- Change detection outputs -
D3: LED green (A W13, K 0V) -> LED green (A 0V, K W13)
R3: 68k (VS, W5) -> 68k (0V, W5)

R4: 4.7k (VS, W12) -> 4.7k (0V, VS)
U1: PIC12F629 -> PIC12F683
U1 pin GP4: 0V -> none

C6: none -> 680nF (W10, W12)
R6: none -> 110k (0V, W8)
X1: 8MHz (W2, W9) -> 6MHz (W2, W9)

- Exercise details -
Copy out each line of the records character for character.

- Written answer -
D3: LED green (A W13, K 0V) -> LED green (A 0V, K W13)
R3: 68k (VS, W5) -> 68k (0V, W5)

R4: 4.7k (VS, W12) -> 4.7k (0V, VS)
U1: PIC12F629 -> PIC12F683
U1 pin GP4: 0V -> none

C6: none -> 680nF (W10, W12)
R6: none -> 110k (0V, W8)
X1: 8MHz (W2, W9) -> 6MHz (W2, W9)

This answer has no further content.